**What is expected**: A copy is needed of each line in the records that has the word "purple".

**Entries shown**:
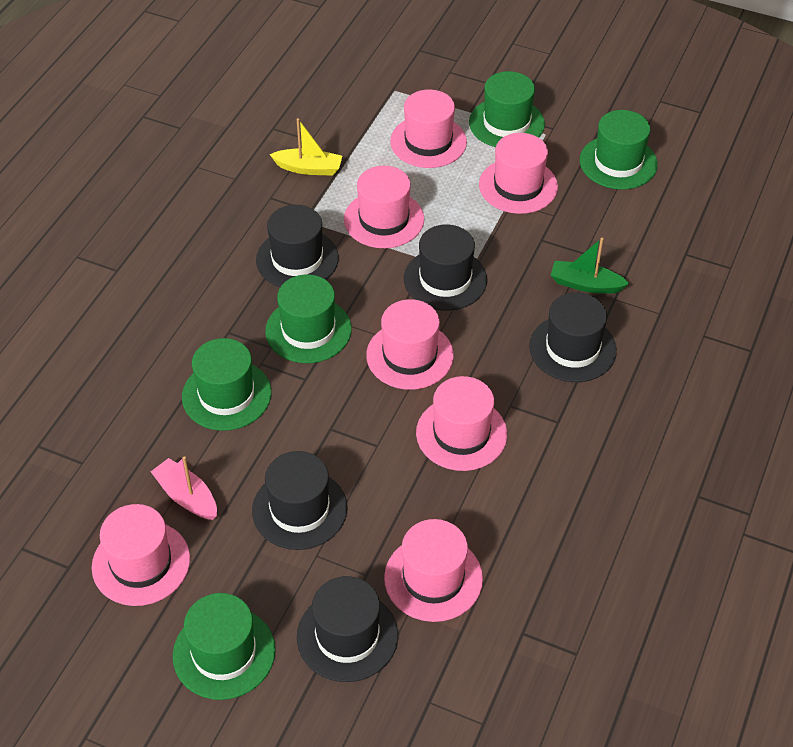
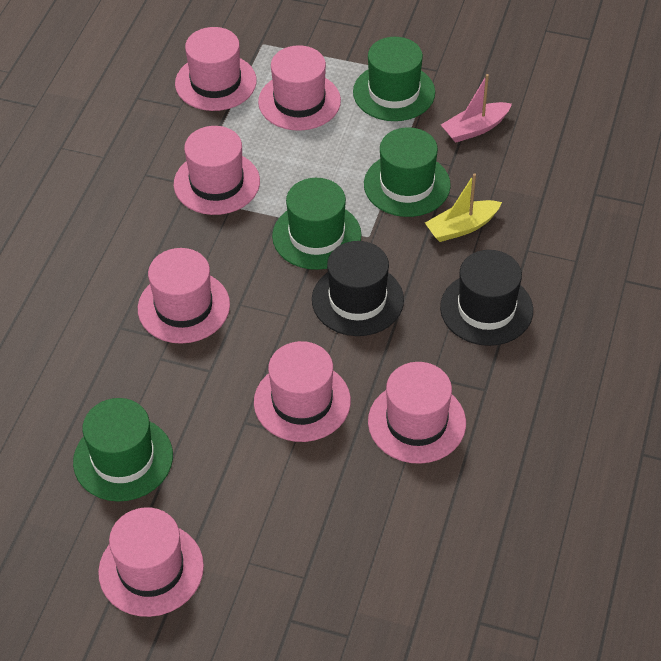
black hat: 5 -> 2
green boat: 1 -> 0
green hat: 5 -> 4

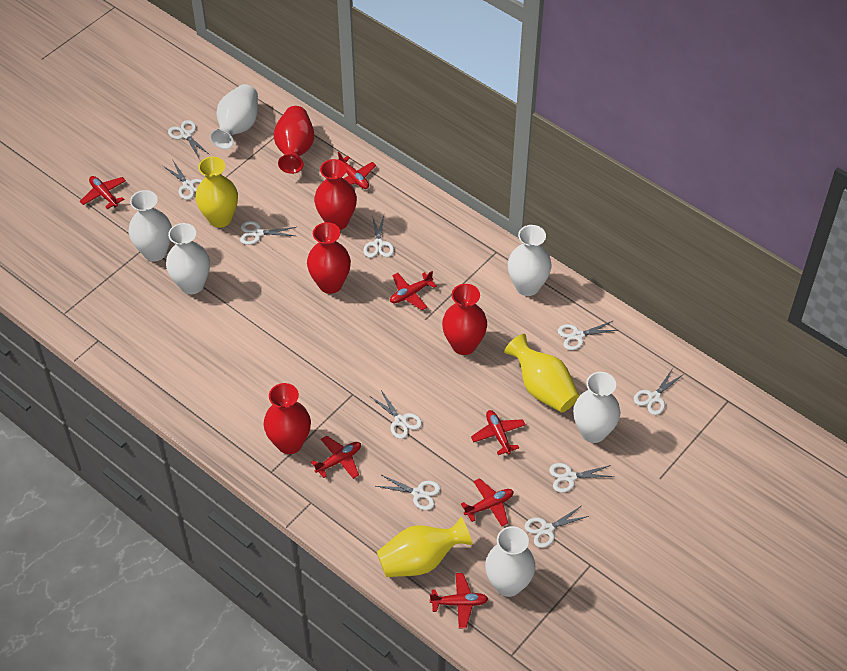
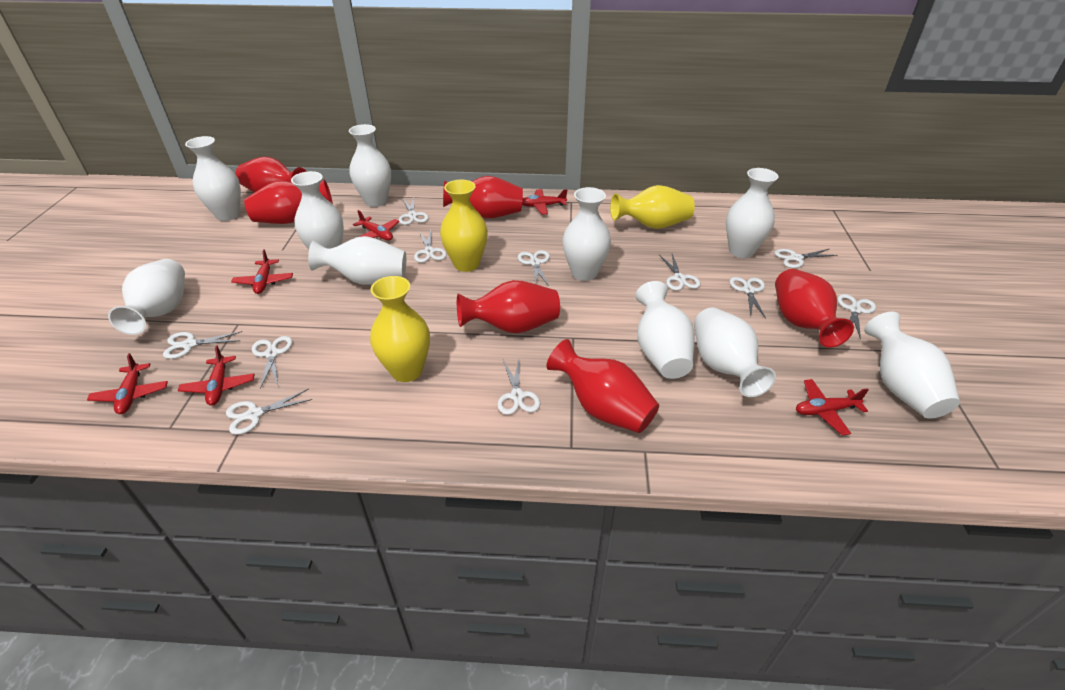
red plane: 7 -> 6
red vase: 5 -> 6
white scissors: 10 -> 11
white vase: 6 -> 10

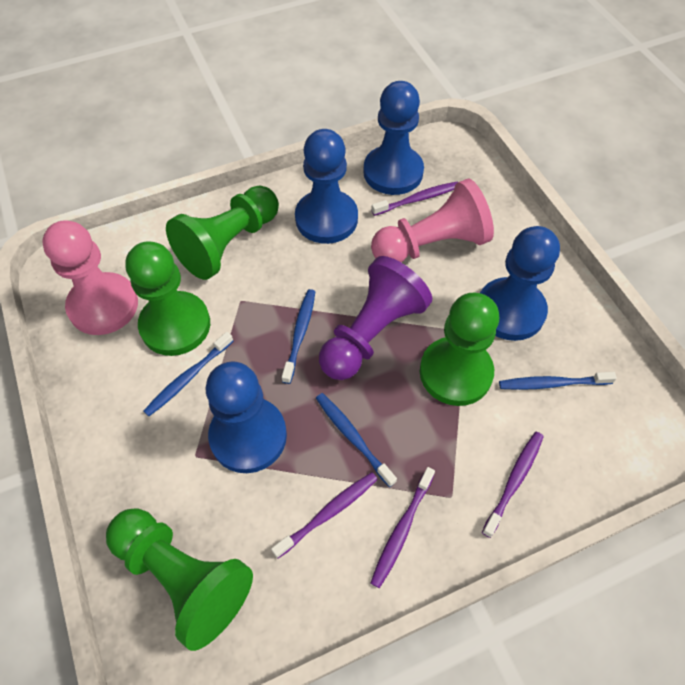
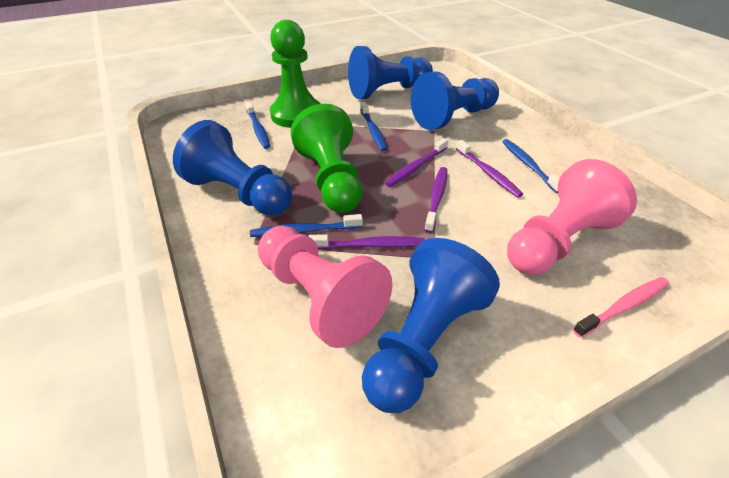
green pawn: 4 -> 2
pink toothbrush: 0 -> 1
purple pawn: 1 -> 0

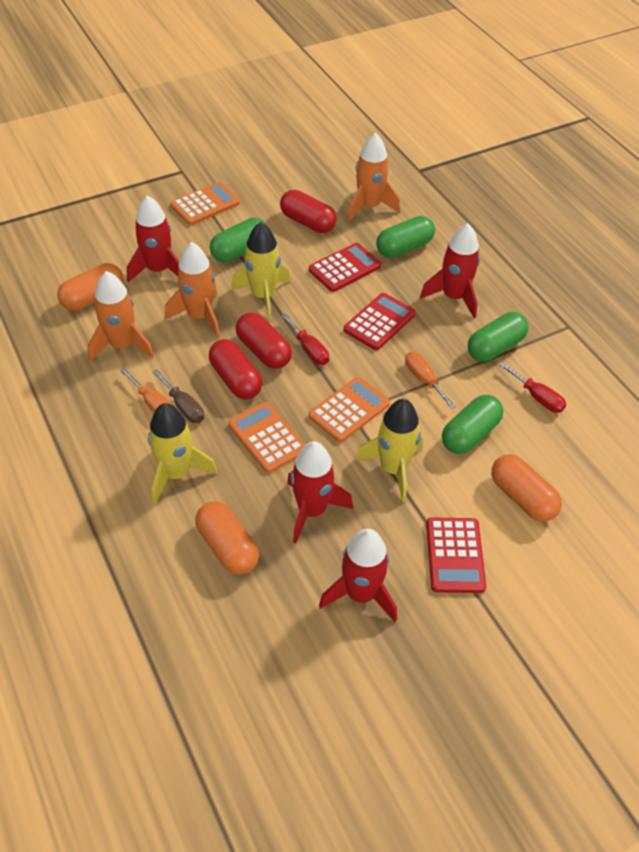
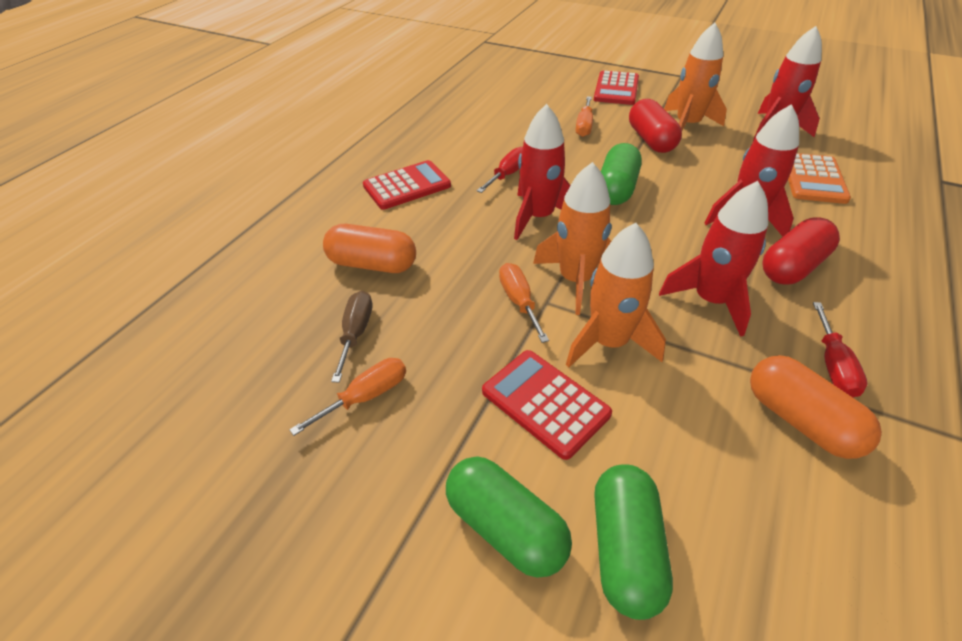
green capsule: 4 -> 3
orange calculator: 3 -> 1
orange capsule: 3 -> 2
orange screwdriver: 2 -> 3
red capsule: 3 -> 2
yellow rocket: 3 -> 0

* * *

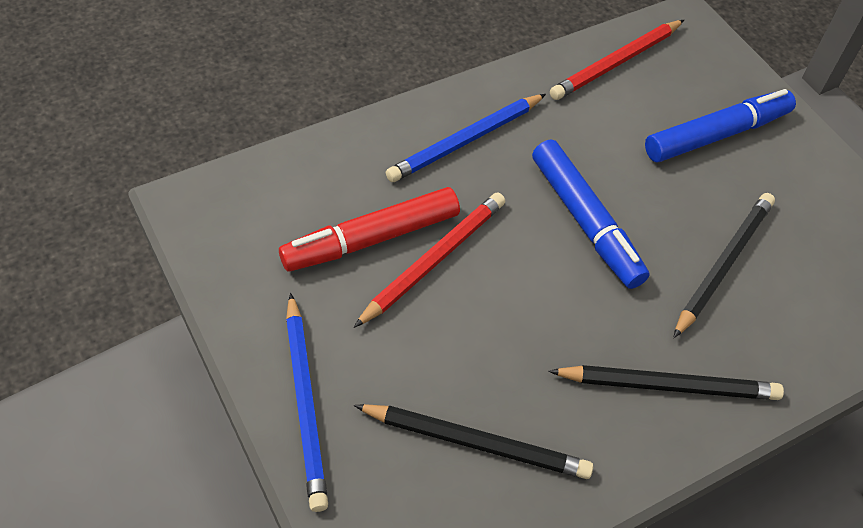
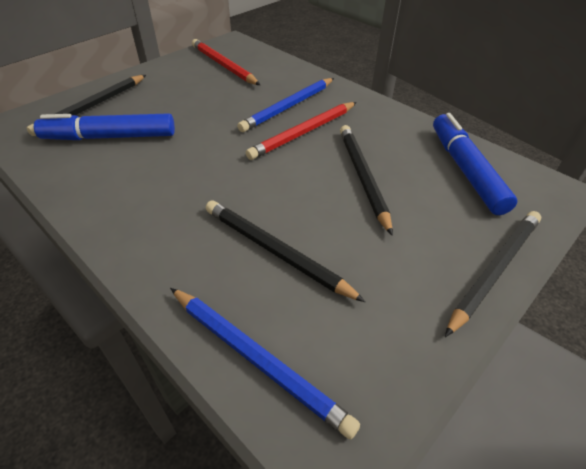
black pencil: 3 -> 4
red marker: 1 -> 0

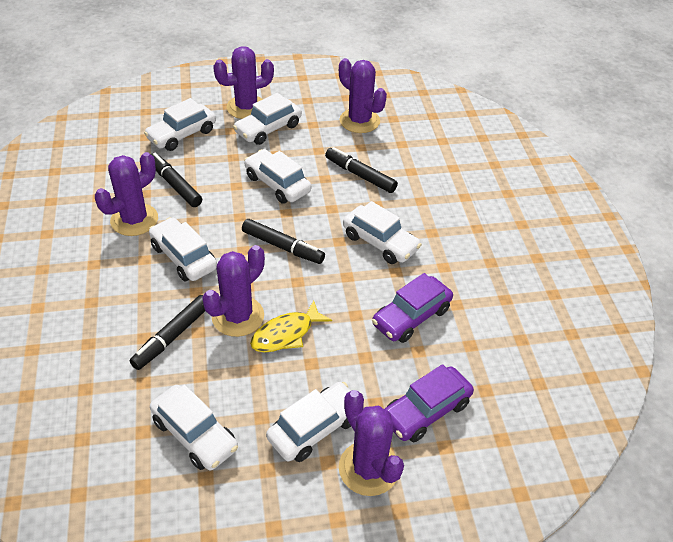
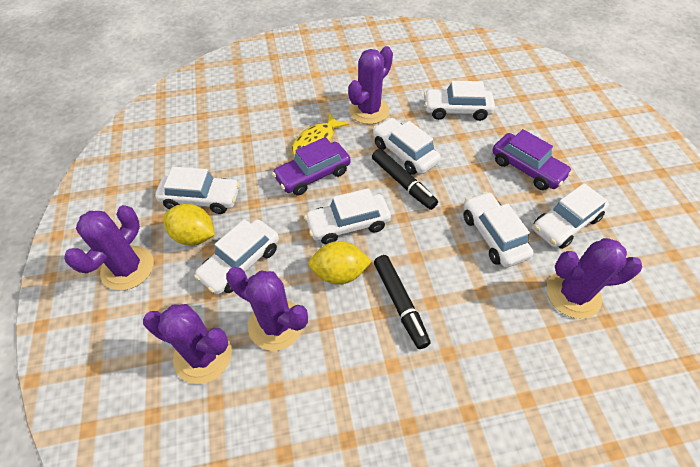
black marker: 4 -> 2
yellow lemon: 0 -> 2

* * *

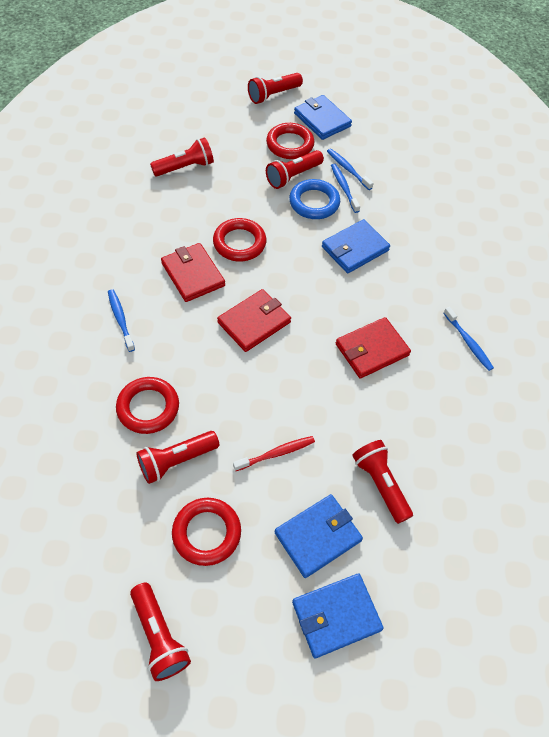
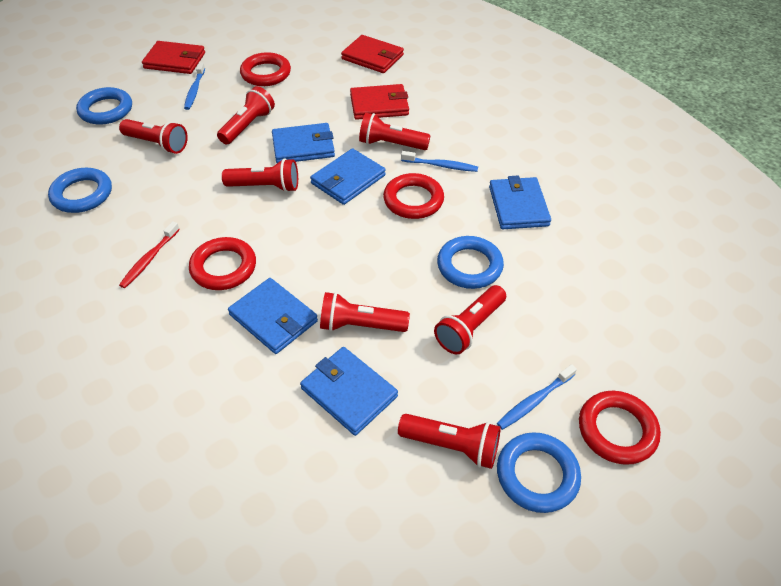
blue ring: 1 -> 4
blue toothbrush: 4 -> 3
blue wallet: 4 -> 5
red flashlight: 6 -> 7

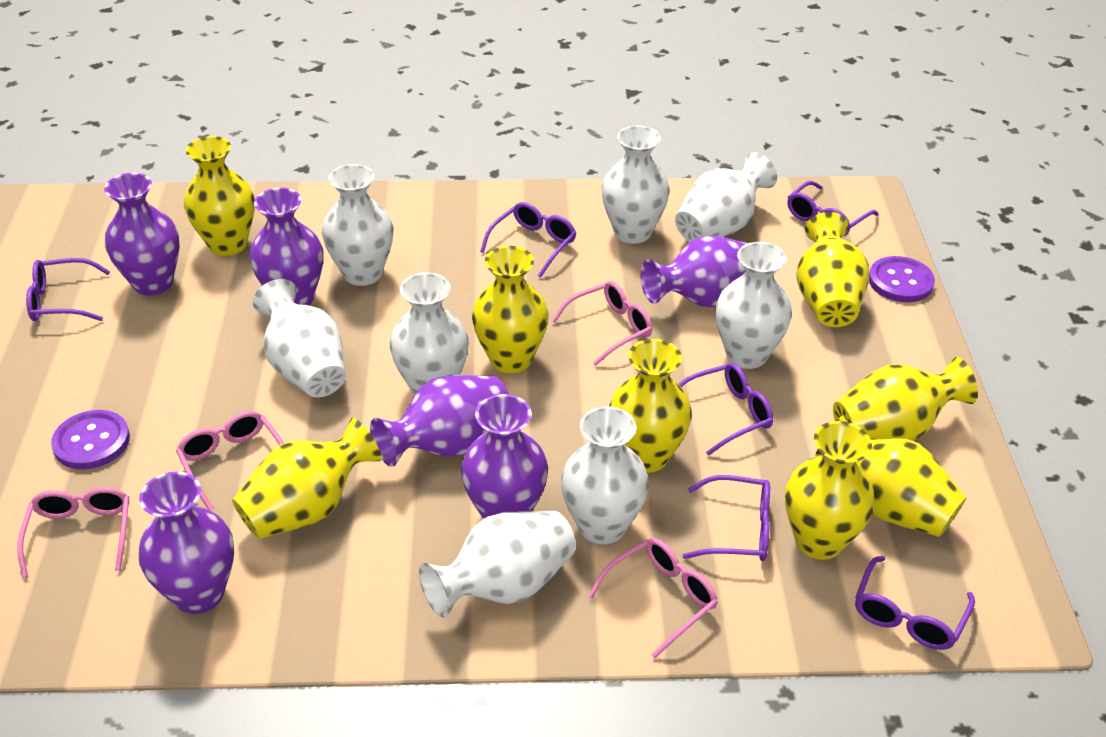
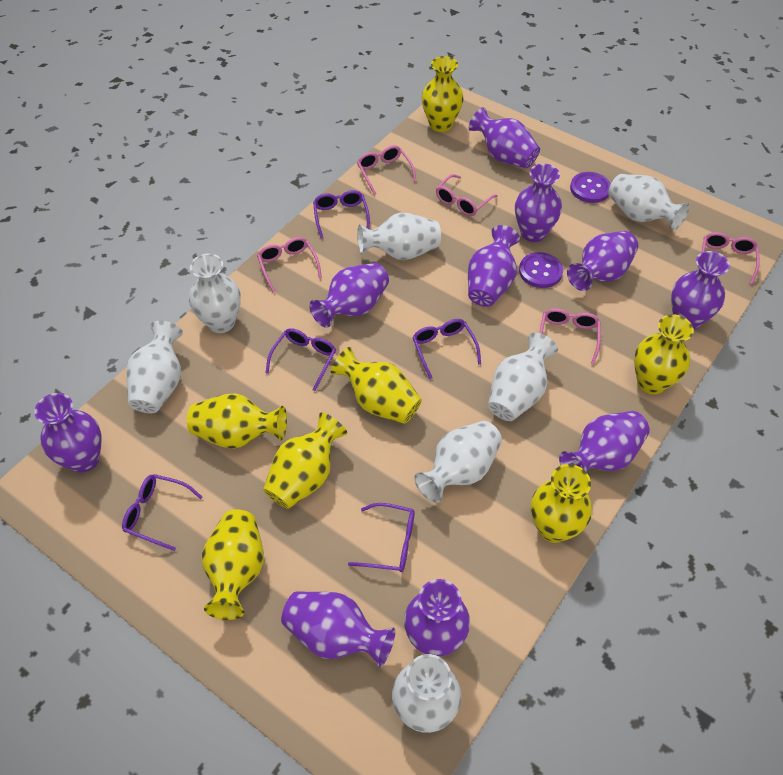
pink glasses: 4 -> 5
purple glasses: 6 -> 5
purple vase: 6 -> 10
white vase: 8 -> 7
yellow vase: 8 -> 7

**The answer**:
purple pawn: 1 -> 0
purple glasses: 6 -> 5
purple vase: 6 -> 10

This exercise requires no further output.